# [EXERCISE INPUT]
########
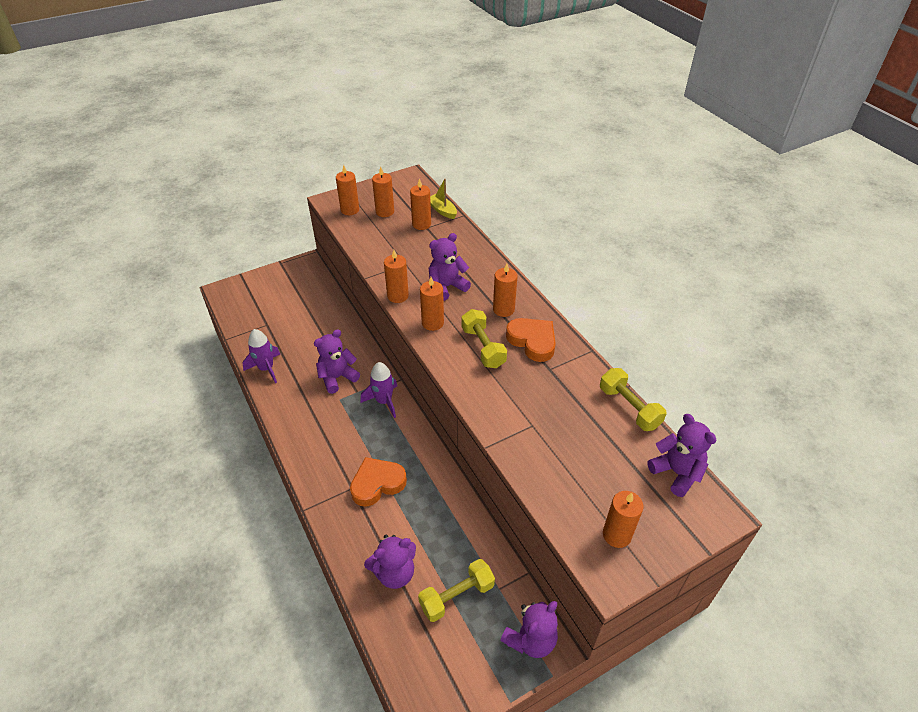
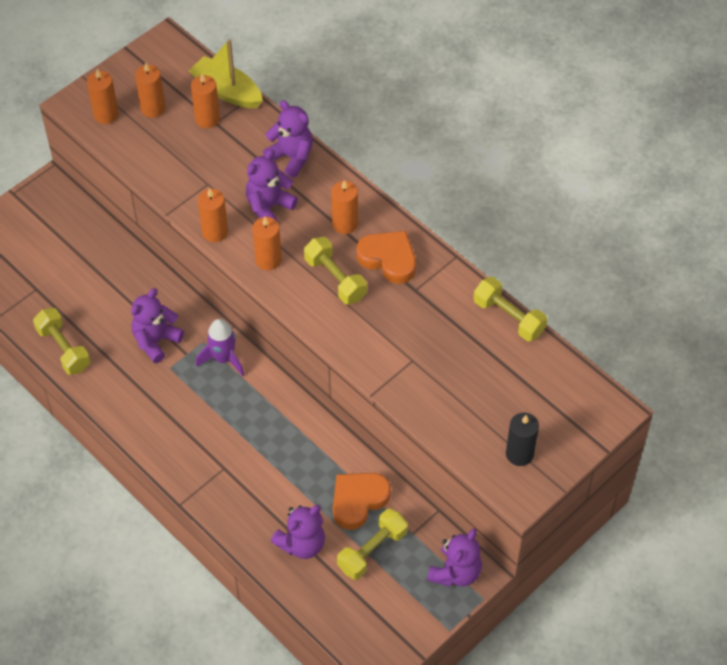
camera: 15 degrees left, 10 degrees up
(266, 369) = (63, 349): purple rocket -> yellow dumbbell
(377, 484) = (251, 457): orange heart -> orange heart (358, 501)
(442, 210) = (227, 91): yellow boat -> yellow boat, size x1.58
(617, 535) = (519, 454): orange candle -> black candle
(676, 473) = (567, 378): purple teddy bear -> purple teddy bear (291, 157)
########
# [EXERCISE DESCRIPTION]
Print only the lines from the one with "(377, 484) = (251, 457): orange" to the end of the records, both included.

# [TASK RESPONSE]
(377, 484) = (251, 457): orange heart -> orange heart (358, 501)
(442, 210) = (227, 91): yellow boat -> yellow boat, size x1.58
(617, 535) = (519, 454): orange candle -> black candle
(676, 473) = (567, 378): purple teddy bear -> purple teddy bear (291, 157)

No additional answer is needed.